Look below for the lines from the one with "U2: OR 74LS32" to the one with "U12: NAND 74LS00", and copy exactly those lines, both ends included.
─── Data for this exercise
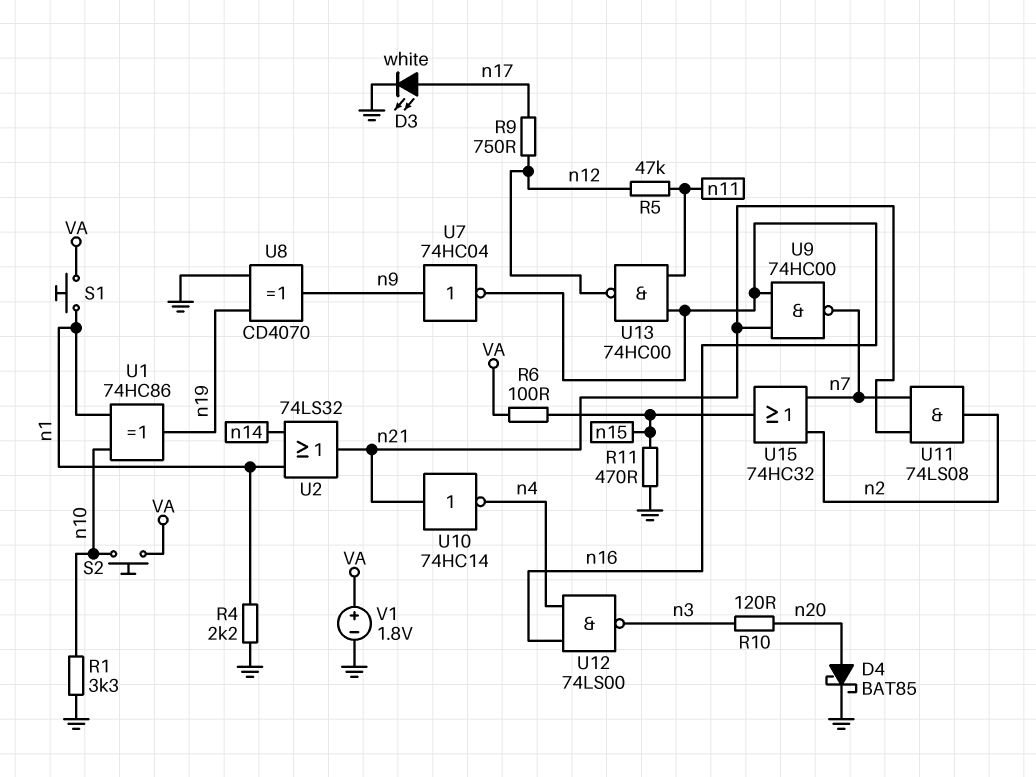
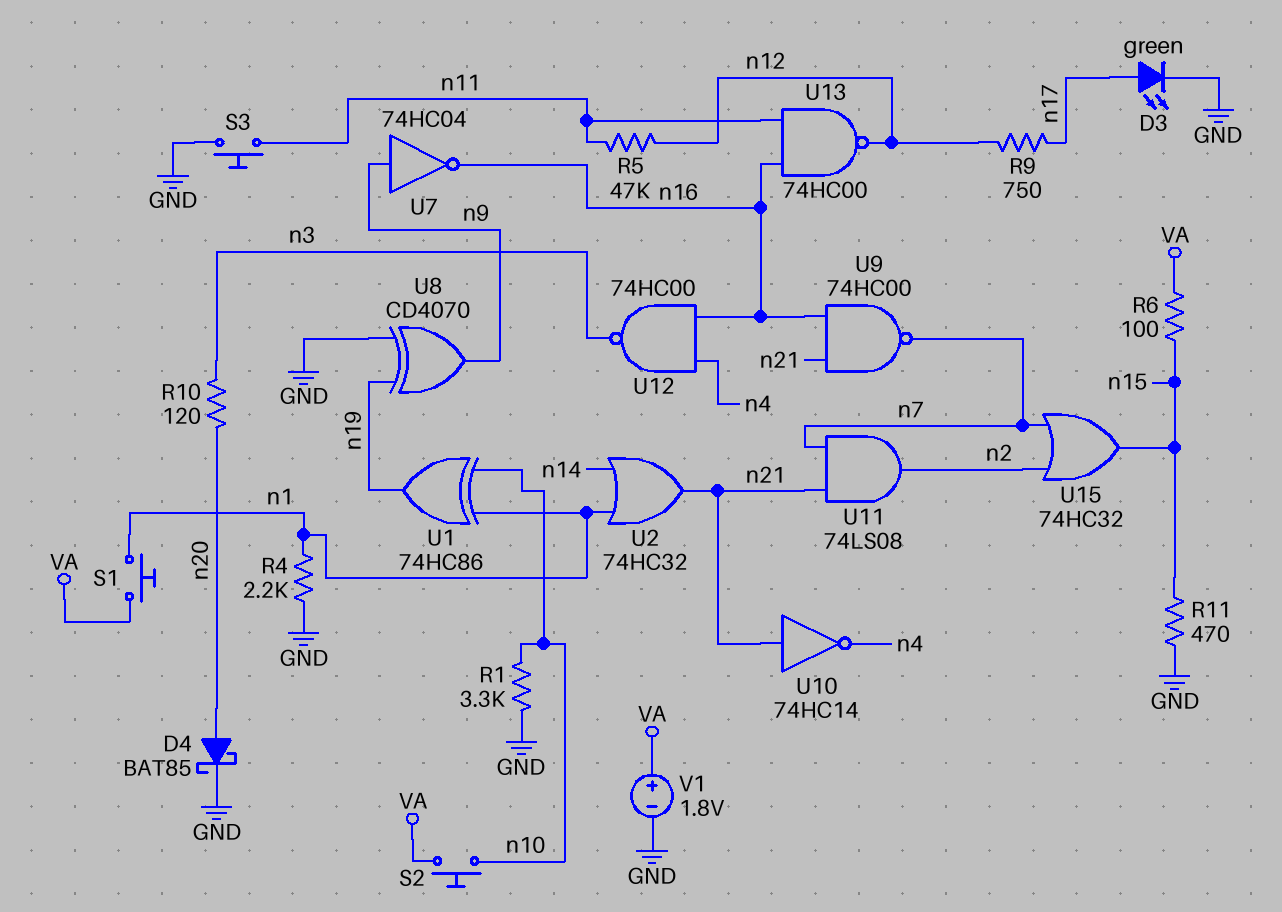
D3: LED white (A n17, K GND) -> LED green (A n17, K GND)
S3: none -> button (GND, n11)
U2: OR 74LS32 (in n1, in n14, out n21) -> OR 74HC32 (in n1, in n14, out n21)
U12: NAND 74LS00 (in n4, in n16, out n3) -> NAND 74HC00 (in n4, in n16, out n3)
──────
─── Data for this exercise
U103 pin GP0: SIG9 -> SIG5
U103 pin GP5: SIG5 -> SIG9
──────
─── Data for this exercise
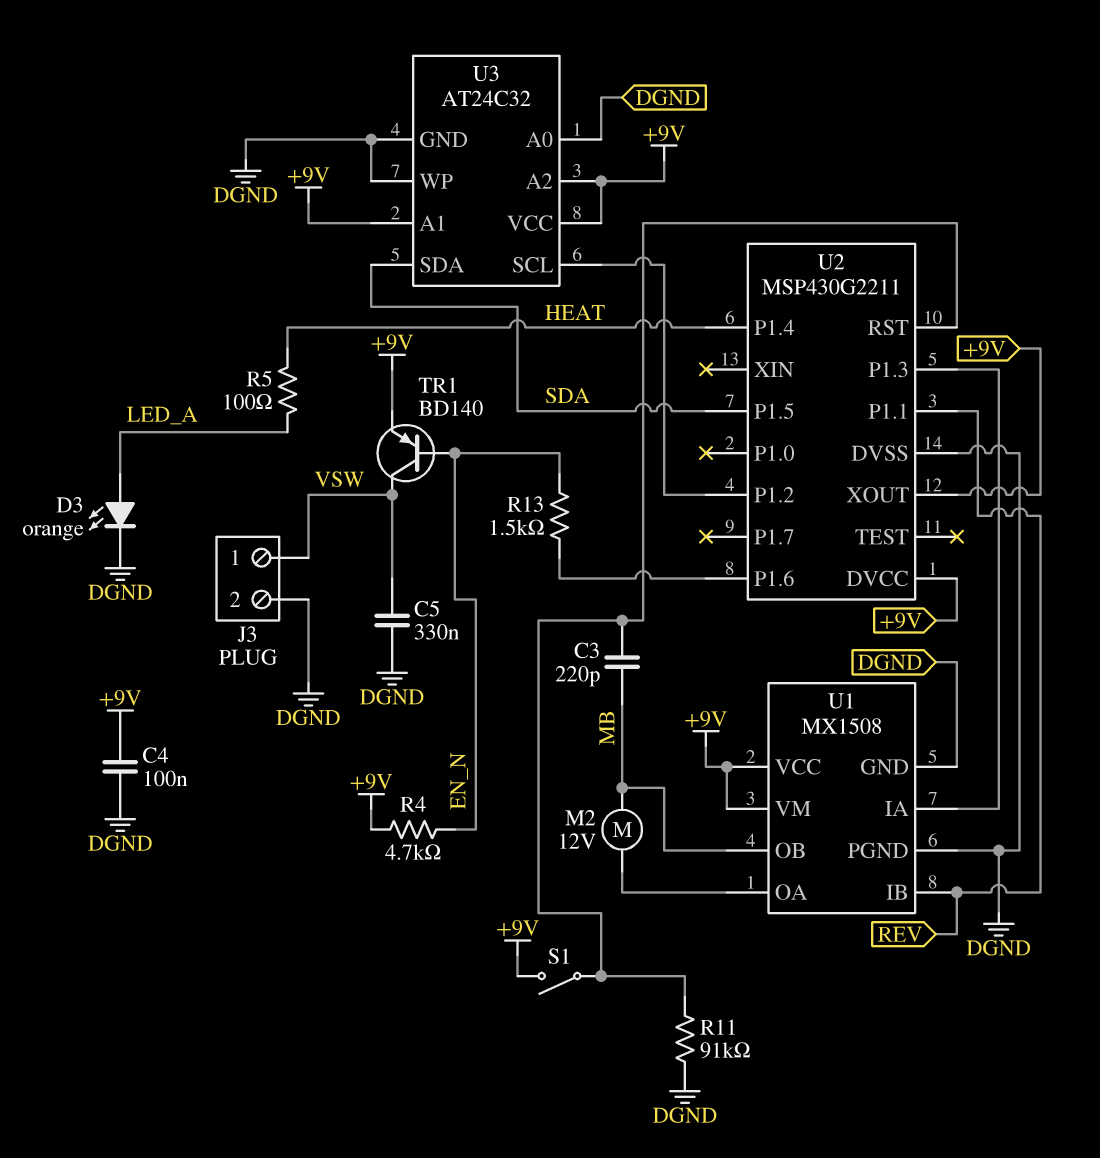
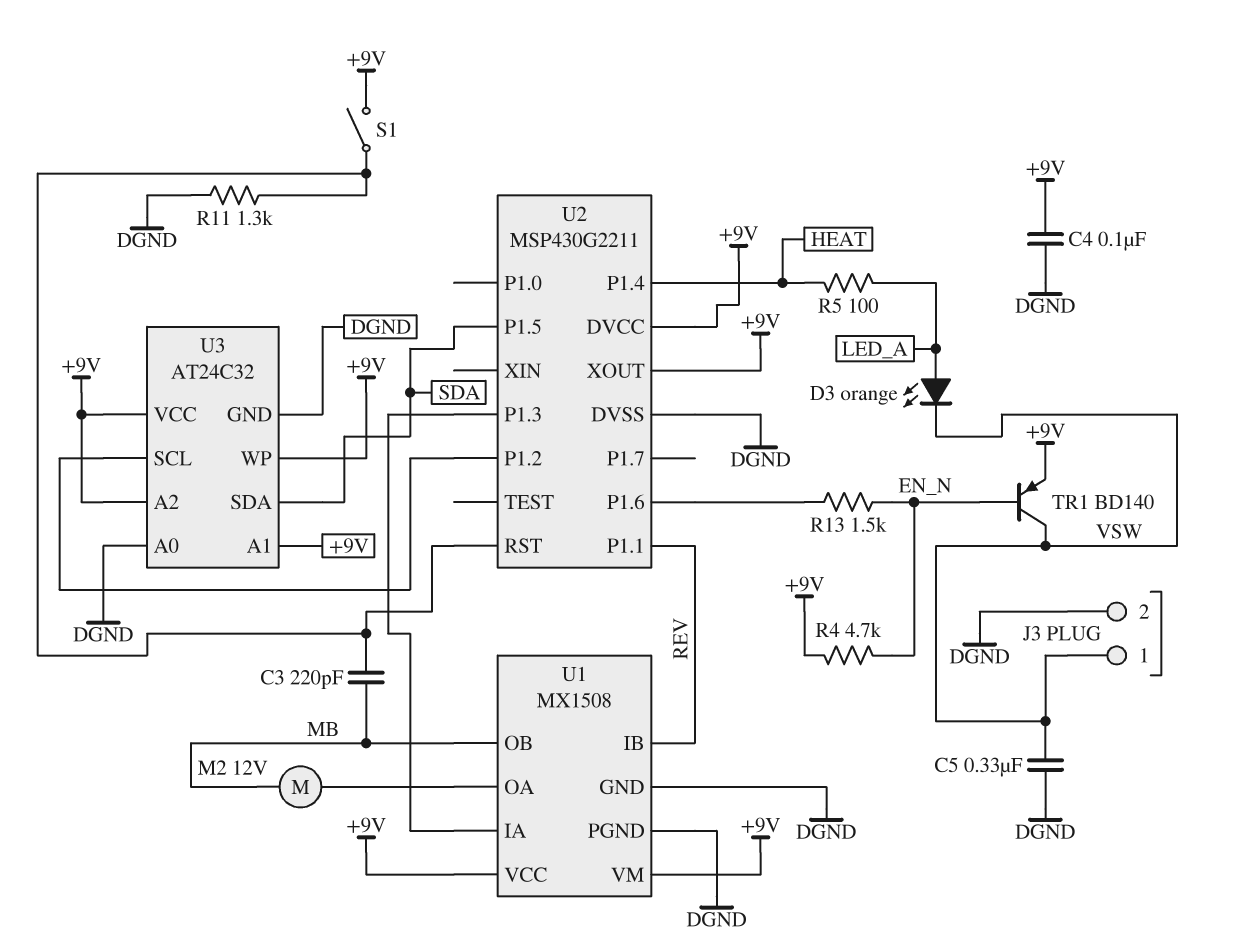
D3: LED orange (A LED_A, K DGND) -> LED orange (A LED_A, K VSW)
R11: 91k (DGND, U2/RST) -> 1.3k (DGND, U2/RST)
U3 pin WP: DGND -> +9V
──────
- Answer space:
U2: OR 74LS32 (in n1, in n14, out n21) -> OR 74HC32 (in n1, in n14, out n21)
U12: NAND 74LS00 (in n4, in n16, out n3) -> NAND 74HC00 (in n4, in n16, out n3)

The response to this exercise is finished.